__What you are asked to do__
In the data, extract each line that holds the string "diode".

(Revision tracking records)
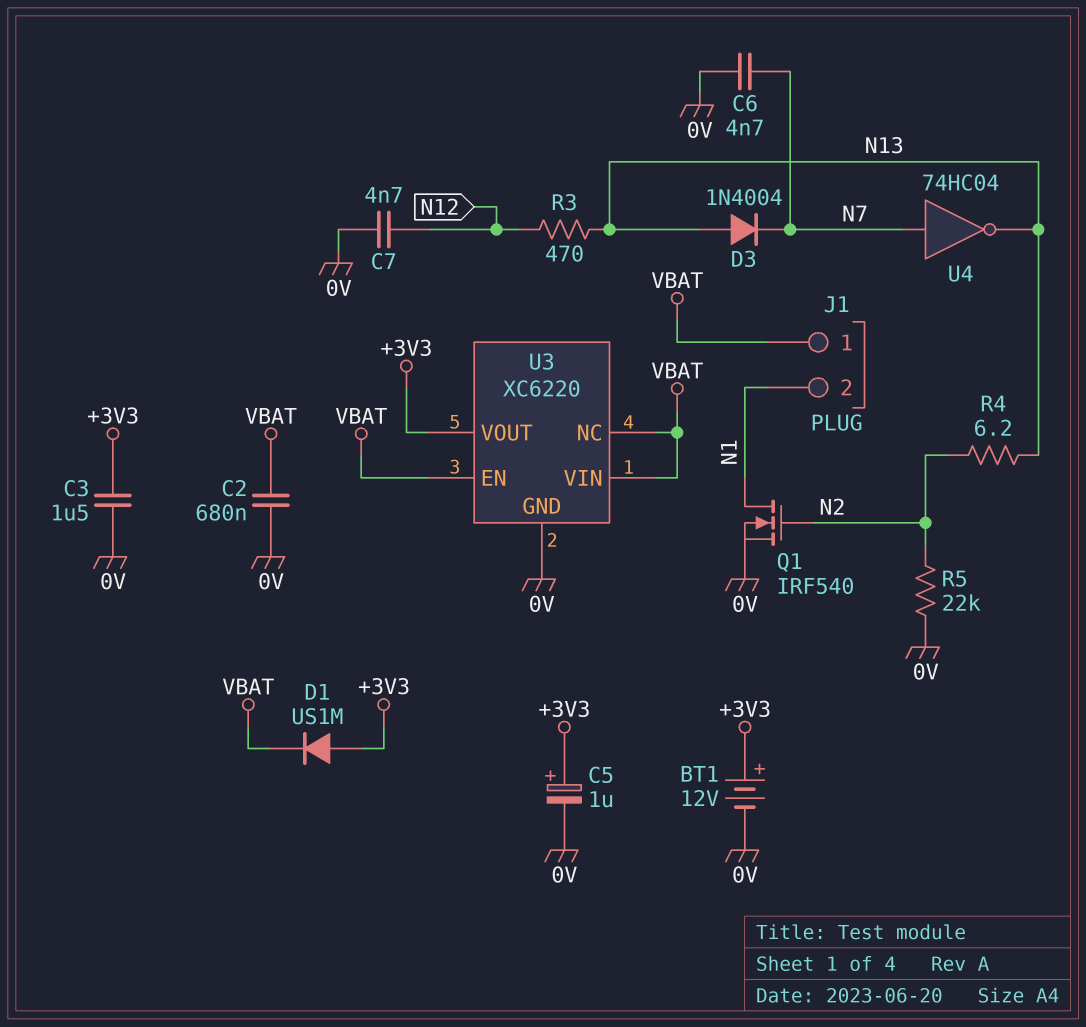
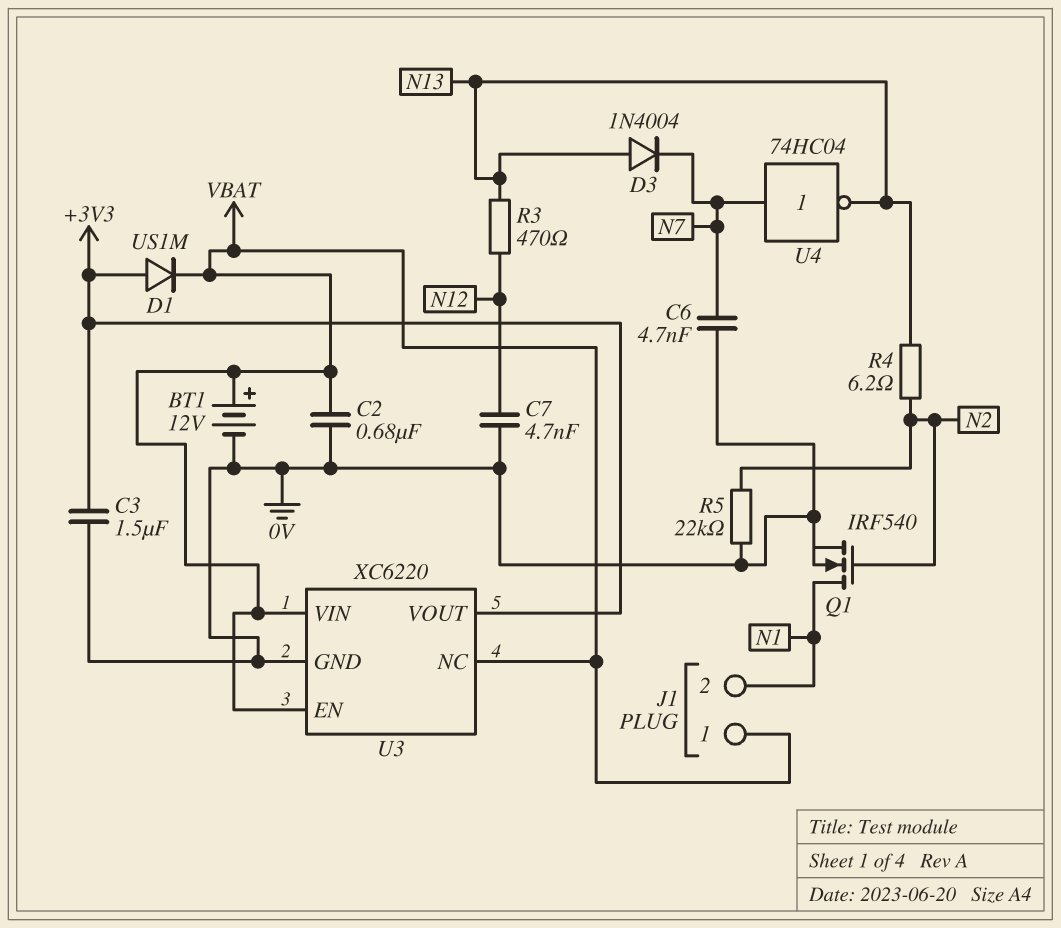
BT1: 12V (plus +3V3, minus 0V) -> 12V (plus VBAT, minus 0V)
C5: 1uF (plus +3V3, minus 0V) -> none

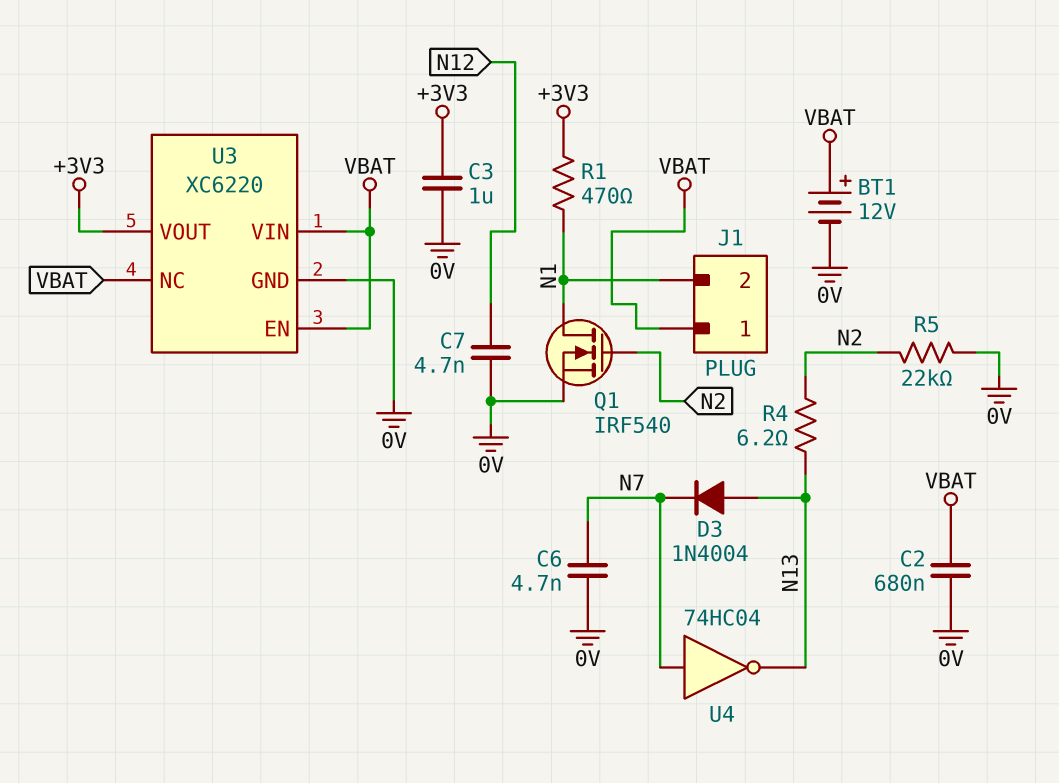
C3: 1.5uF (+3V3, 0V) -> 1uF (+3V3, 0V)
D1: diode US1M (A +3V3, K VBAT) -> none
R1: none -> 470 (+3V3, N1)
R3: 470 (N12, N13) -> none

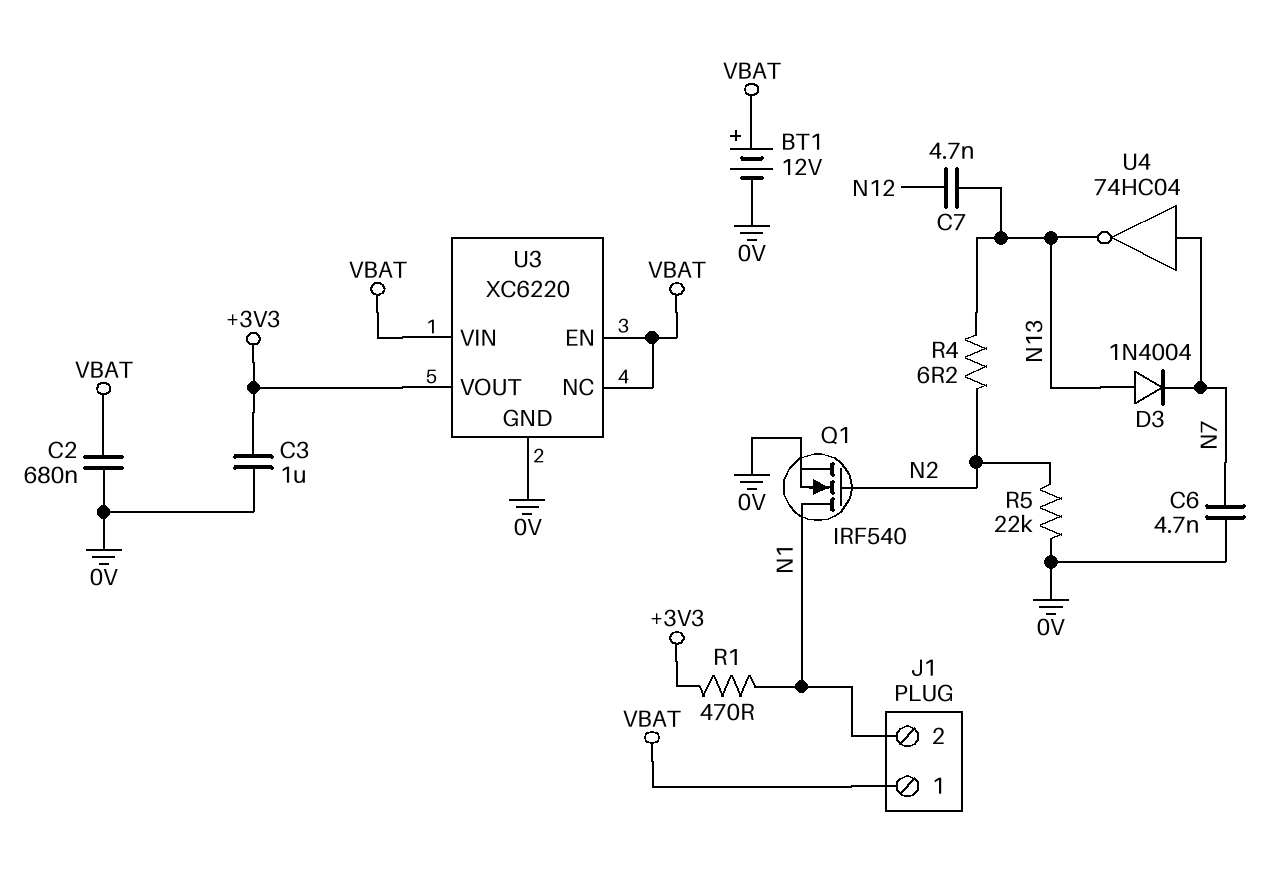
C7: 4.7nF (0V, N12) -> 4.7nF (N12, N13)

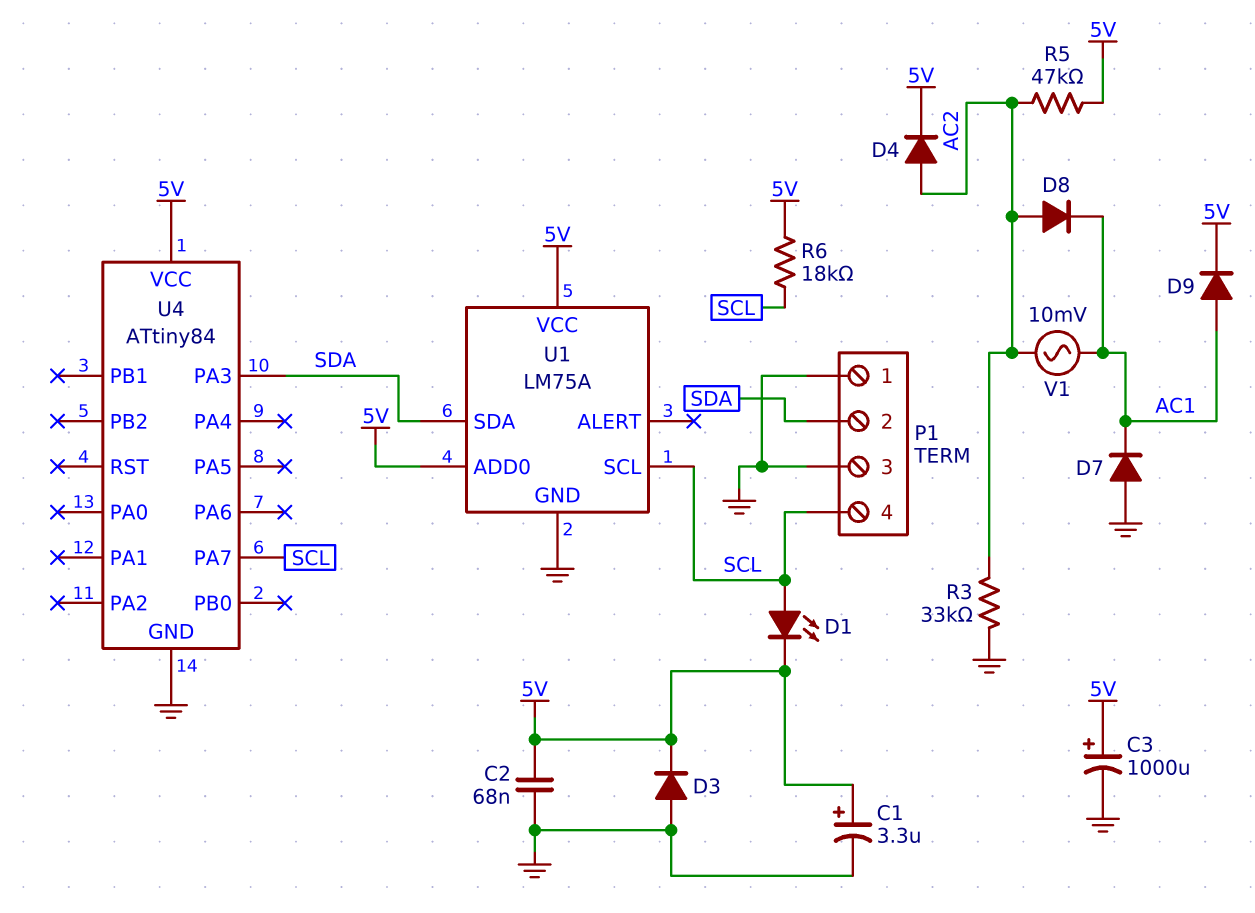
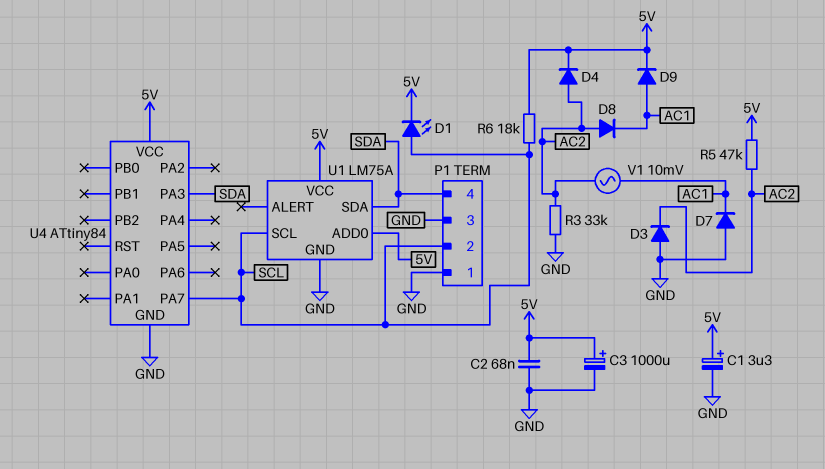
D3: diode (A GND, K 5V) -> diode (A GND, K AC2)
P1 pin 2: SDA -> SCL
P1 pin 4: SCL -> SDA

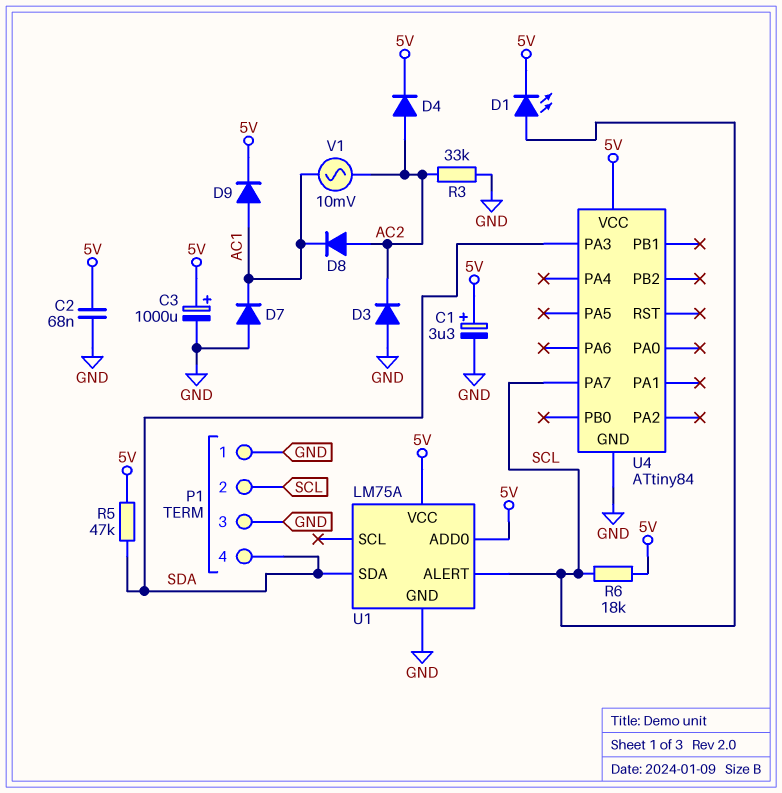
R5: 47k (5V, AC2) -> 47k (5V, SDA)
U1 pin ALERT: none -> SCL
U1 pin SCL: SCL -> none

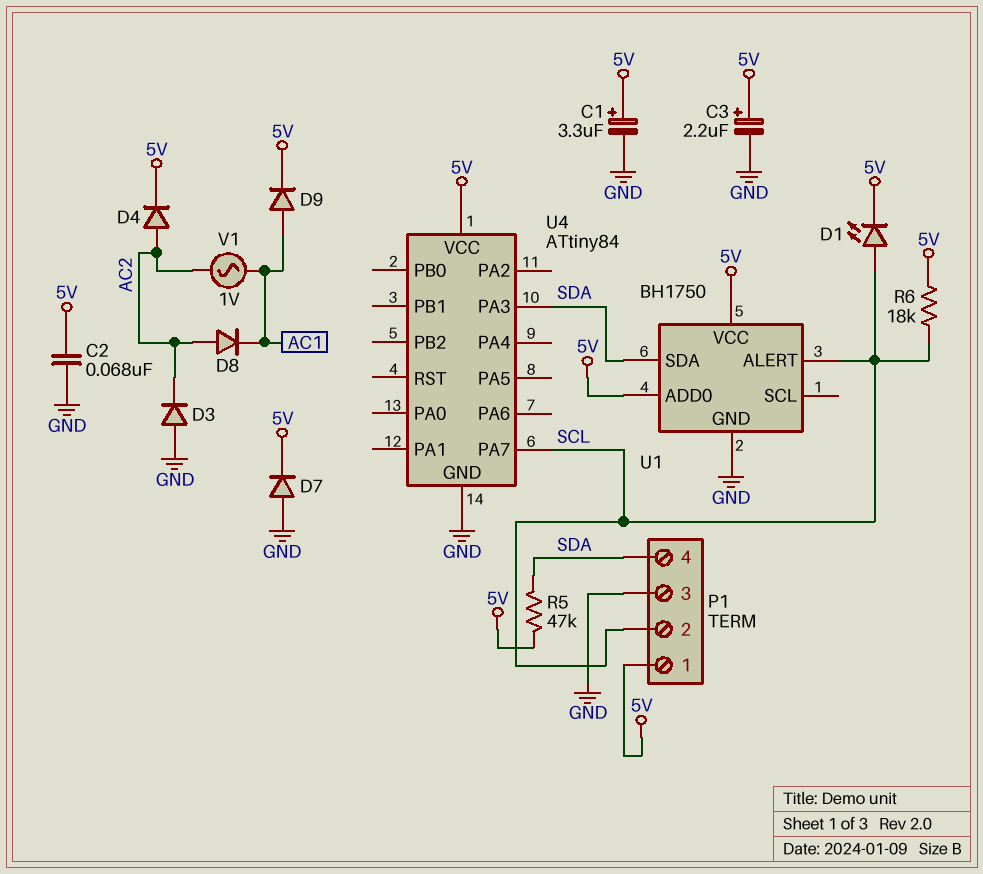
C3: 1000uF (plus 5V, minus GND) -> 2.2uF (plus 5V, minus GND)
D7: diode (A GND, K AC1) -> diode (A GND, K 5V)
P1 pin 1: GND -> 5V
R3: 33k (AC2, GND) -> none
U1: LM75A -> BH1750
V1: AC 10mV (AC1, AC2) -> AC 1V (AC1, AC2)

__Written answer__
D1: diode US1M (A +3V3, K VBAT) -> none
D3: diode (A GND, K 5V) -> diode (A GND, K AC2)
D7: diode (A GND, K AC1) -> diode (A GND, K 5V)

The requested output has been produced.